** Task item **
Could you please find each line in the records that contains the word "green" and copy it?

[Object correspondence data]
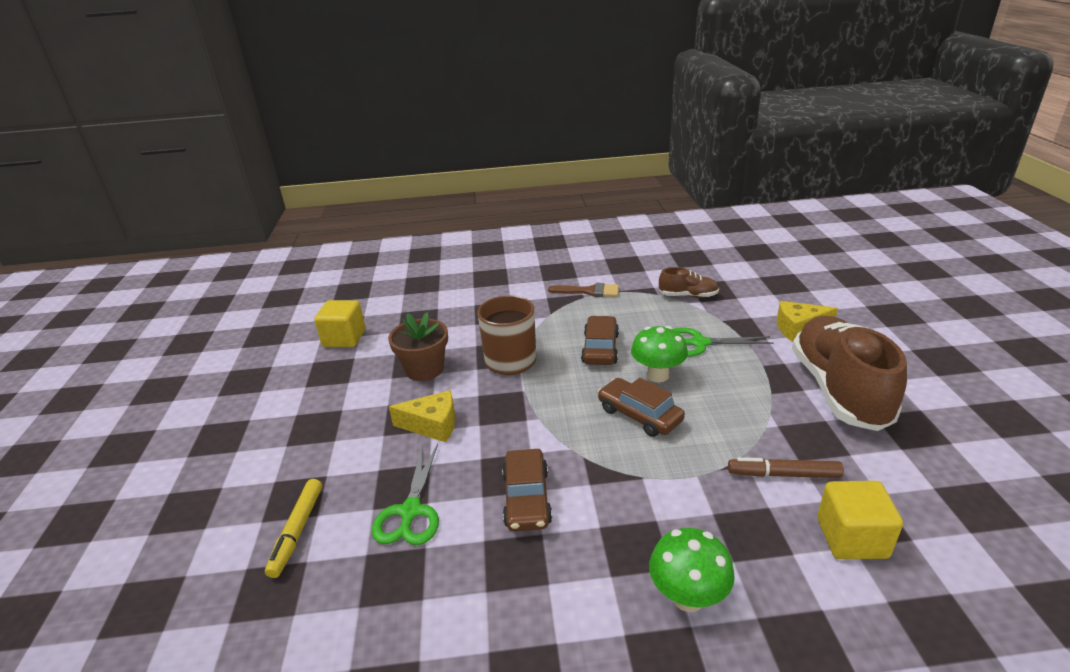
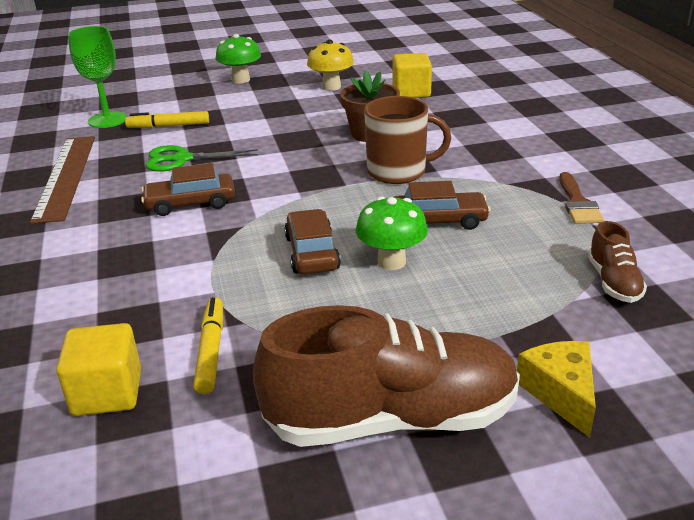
camera: 80 degrees right, 0 degrees up
(221, 611) = (107, 120): none -> green goblet
(285, 387) = (331, 87): none -> yellow mushroom
(403, 641) = (66, 176): none -> brown ruler
(433, 425) = (286, 151): yellow cheese -> none
(639, 415) = (312, 253): brown car -> brown car turned 45 degrees counterclockwise
(687, 597) = (65, 286): green mushroom -> green mushroom (241, 80)
(699, 343) = (477, 293): green scissors -> none
(783, 474) = (211, 351): brown marker -> yellow marker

** Result **
(221, 611) = (107, 120): none -> green goblet
(687, 597) = (65, 286): green mushroom -> green mushroom (241, 80)
(699, 343) = (477, 293): green scissors -> none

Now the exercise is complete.